___ Data listing
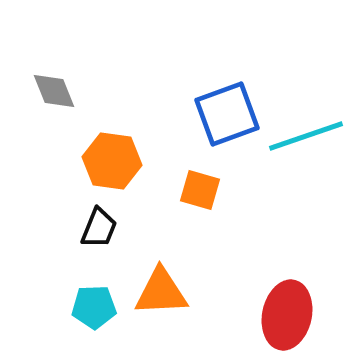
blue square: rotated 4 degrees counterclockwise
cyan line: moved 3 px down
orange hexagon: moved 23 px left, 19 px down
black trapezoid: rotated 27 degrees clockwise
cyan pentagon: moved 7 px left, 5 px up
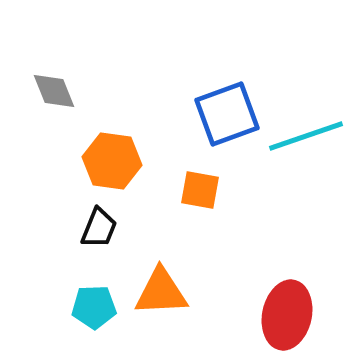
orange square: rotated 6 degrees counterclockwise
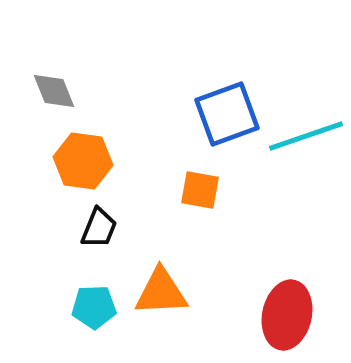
orange hexagon: moved 29 px left
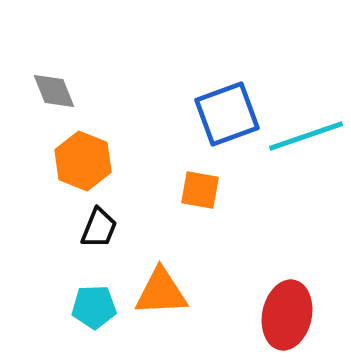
orange hexagon: rotated 14 degrees clockwise
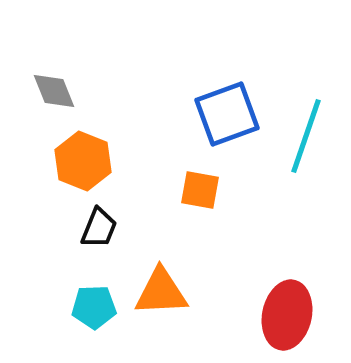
cyan line: rotated 52 degrees counterclockwise
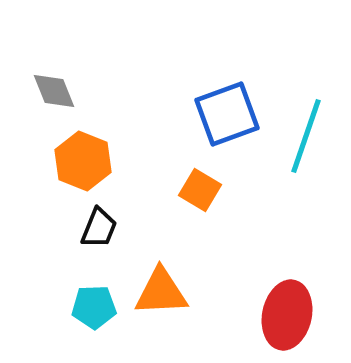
orange square: rotated 21 degrees clockwise
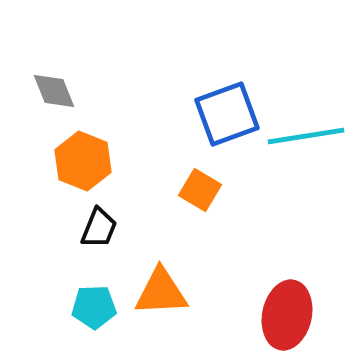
cyan line: rotated 62 degrees clockwise
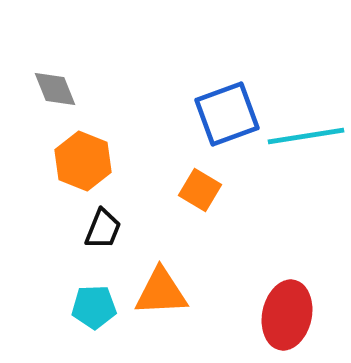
gray diamond: moved 1 px right, 2 px up
black trapezoid: moved 4 px right, 1 px down
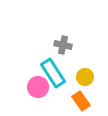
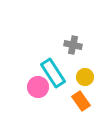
gray cross: moved 10 px right
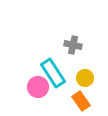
yellow circle: moved 1 px down
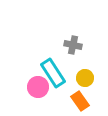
orange rectangle: moved 1 px left
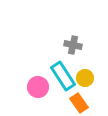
cyan rectangle: moved 10 px right, 3 px down
orange rectangle: moved 1 px left, 2 px down
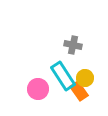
pink circle: moved 2 px down
orange rectangle: moved 12 px up
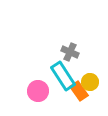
gray cross: moved 3 px left, 7 px down; rotated 12 degrees clockwise
yellow circle: moved 5 px right, 4 px down
pink circle: moved 2 px down
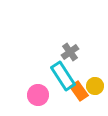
gray cross: rotated 30 degrees clockwise
yellow circle: moved 5 px right, 4 px down
pink circle: moved 4 px down
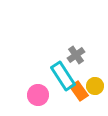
gray cross: moved 6 px right, 3 px down
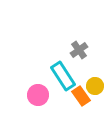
gray cross: moved 3 px right, 5 px up
orange rectangle: moved 2 px right, 5 px down
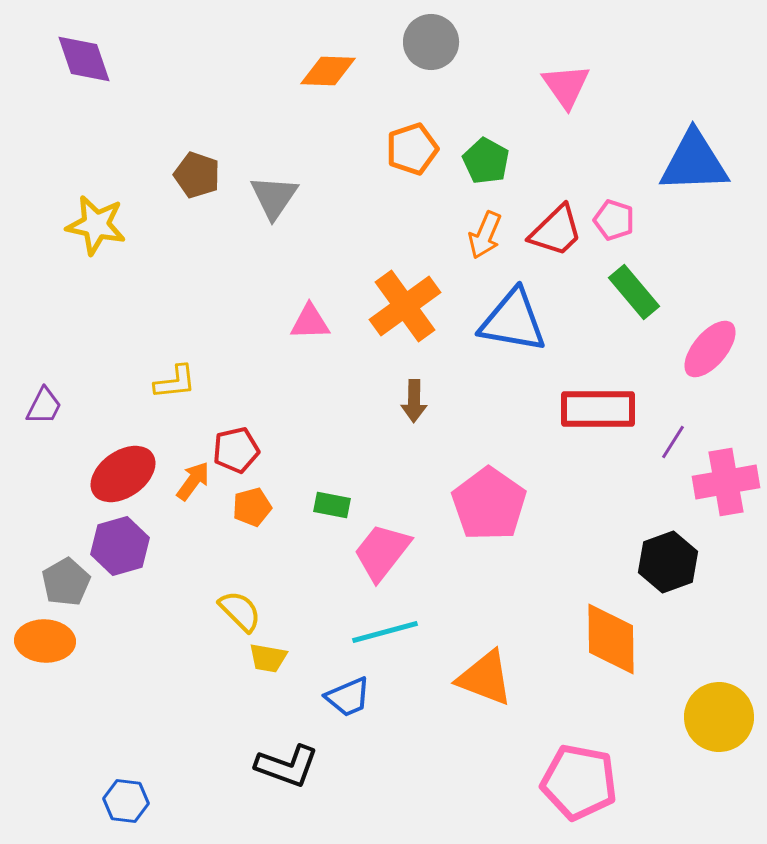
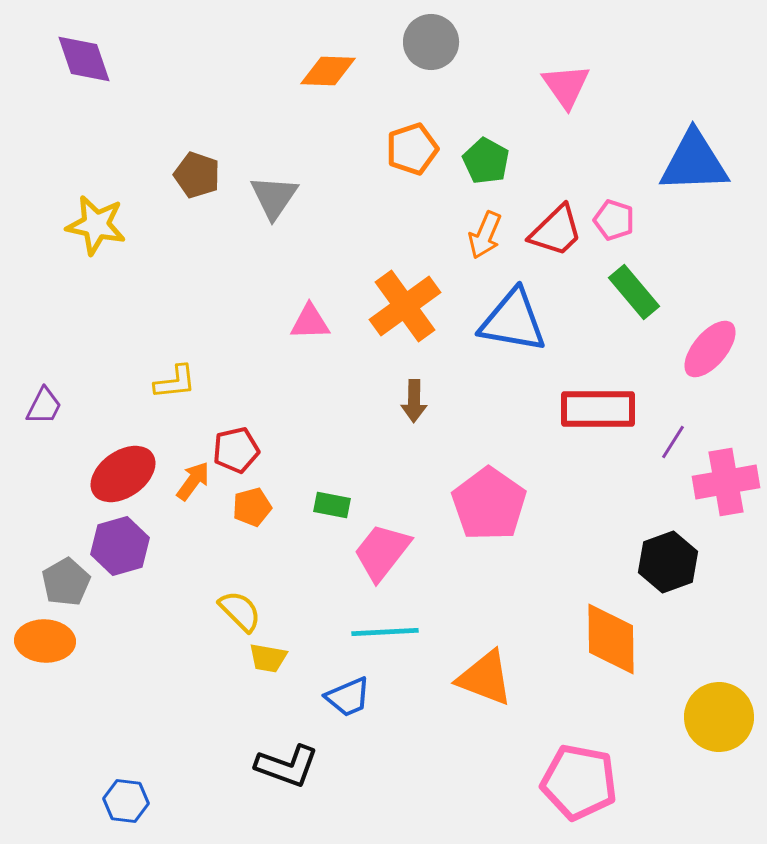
cyan line at (385, 632): rotated 12 degrees clockwise
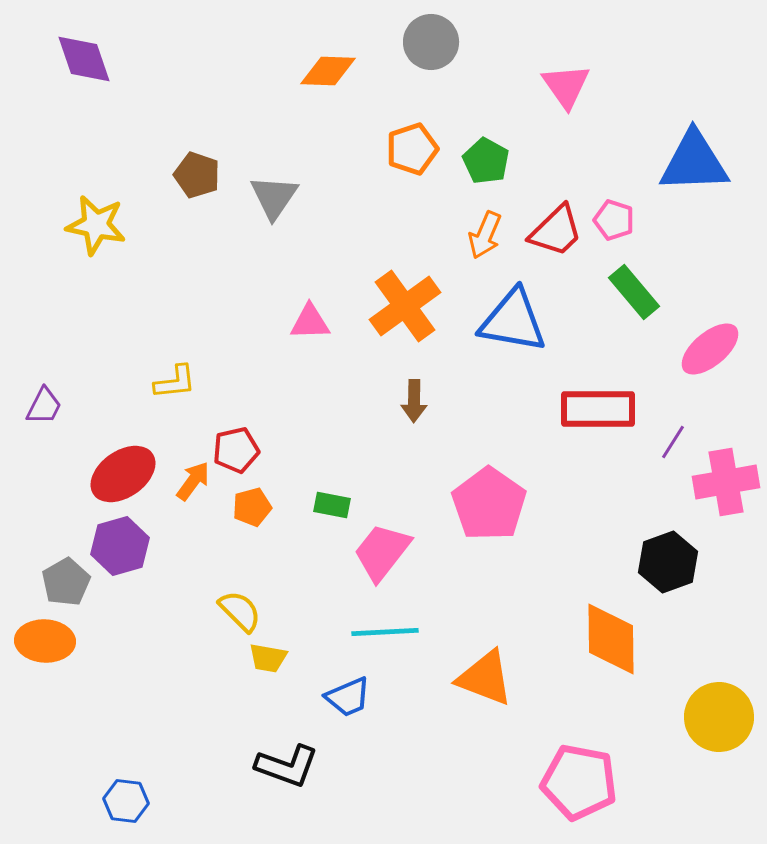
pink ellipse at (710, 349): rotated 10 degrees clockwise
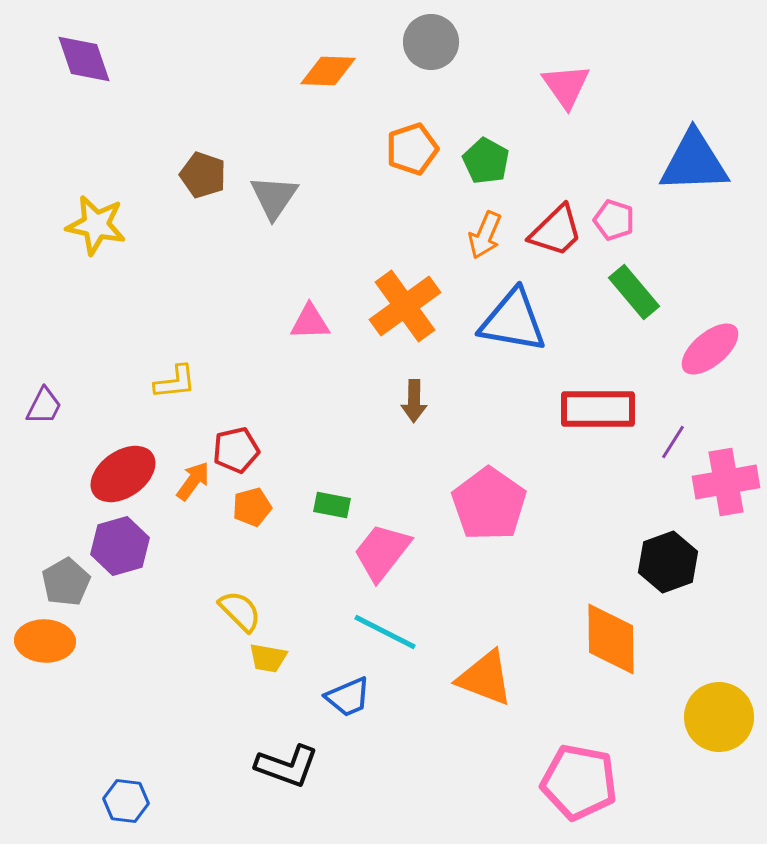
brown pentagon at (197, 175): moved 6 px right
cyan line at (385, 632): rotated 30 degrees clockwise
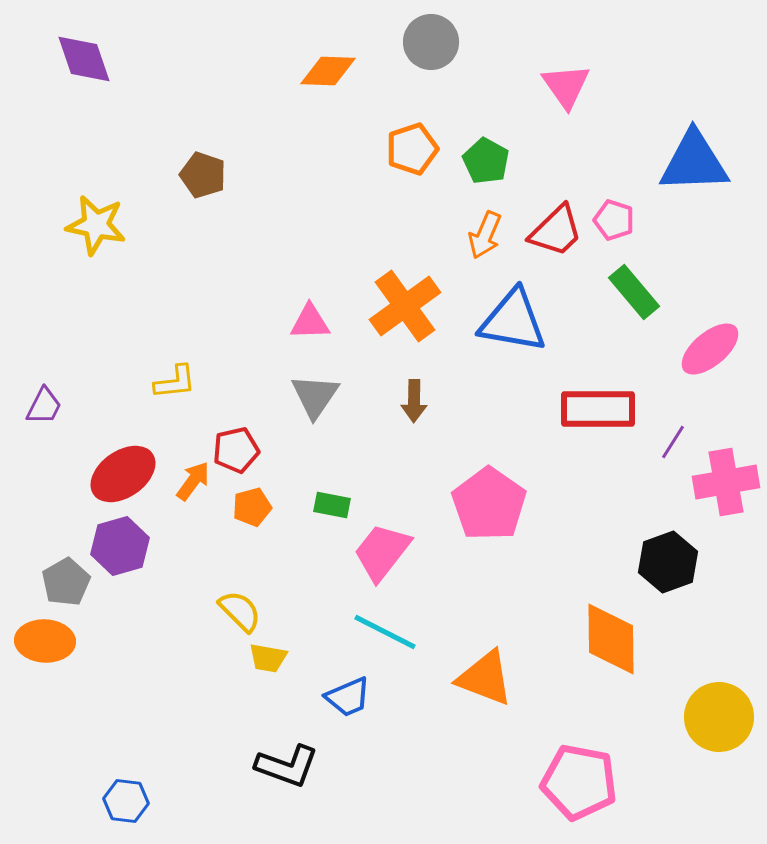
gray triangle at (274, 197): moved 41 px right, 199 px down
______
*Objective*
Reproduce verbatim the stretch of entries from the line containing "gray cross: moved 3 px right, 5 px up" through the line containing "pink ellipse at", with both of those lines included. Omit the picture lines from your answer.

*Reply*
gray cross: moved 3 px right, 5 px up
orange rectangle: moved 2 px right, 5 px down
cyan line at (385, 632): rotated 12 degrees clockwise
pink ellipse at (710, 349): rotated 10 degrees clockwise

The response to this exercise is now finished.